(Object state comparisons)

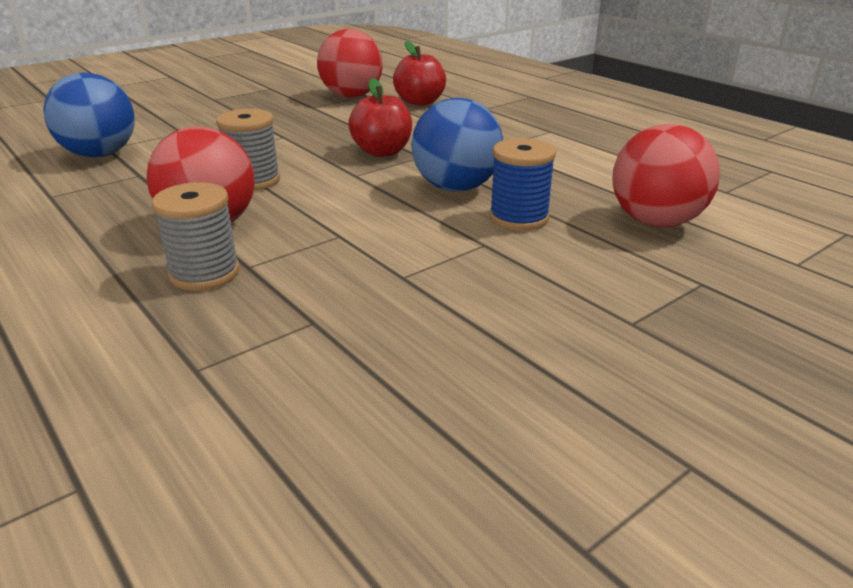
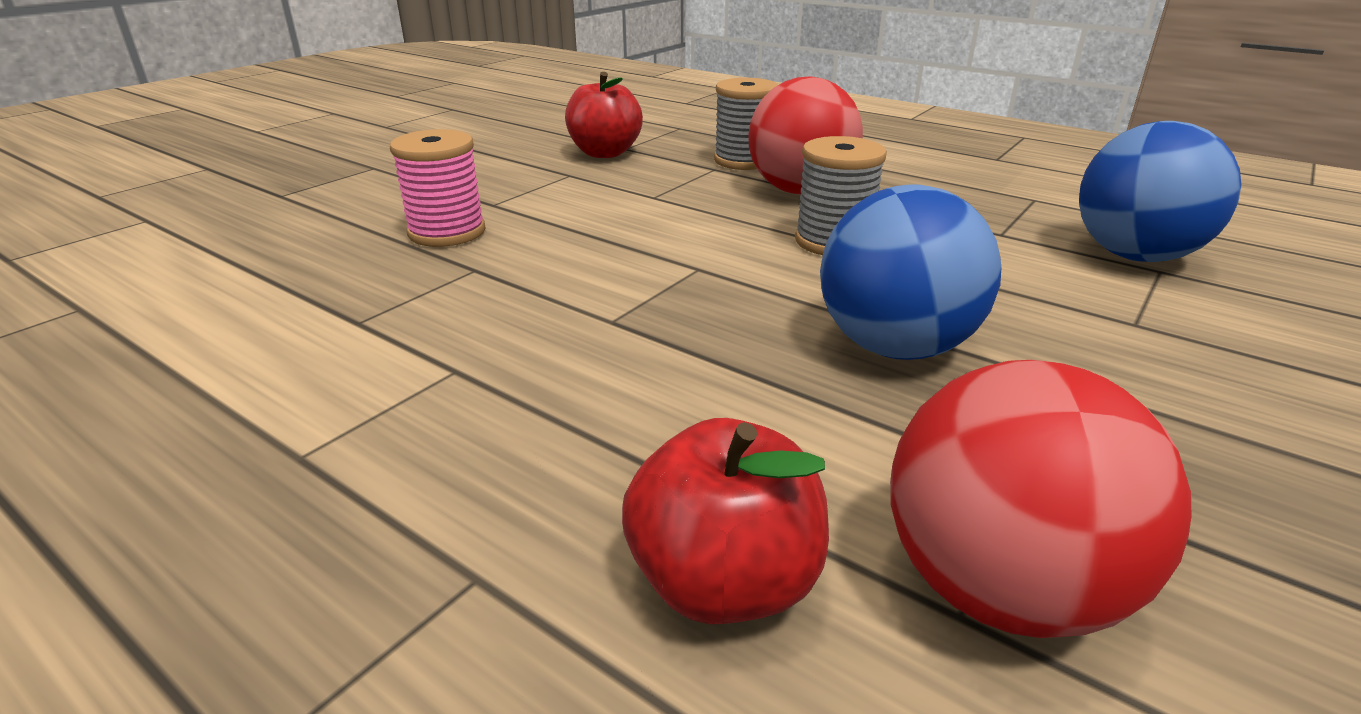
camera: 165 degrees right, 0 degrees up
red apple [349,78,412,157] -> red apple moved to [565,72,643,158]
blue ball [411,98,503,192] -> blue ball moved to [820,184,1002,360]
blue spool [489,138,556,231] -> pink spool [390,129,485,247]
red ball [612,124,720,227] -> none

WHAT THE TASK ASKS |
For each record above, write it out exactly and omit any picture.

RESULT |
camera: 165 degrees right, 0 degrees up
red apple [349,78,412,157] -> red apple moved to [565,72,643,158]
blue ball [411,98,503,192] -> blue ball moved to [820,184,1002,360]
blue spool [489,138,556,231] -> pink spool [390,129,485,247]
red ball [612,124,720,227] -> none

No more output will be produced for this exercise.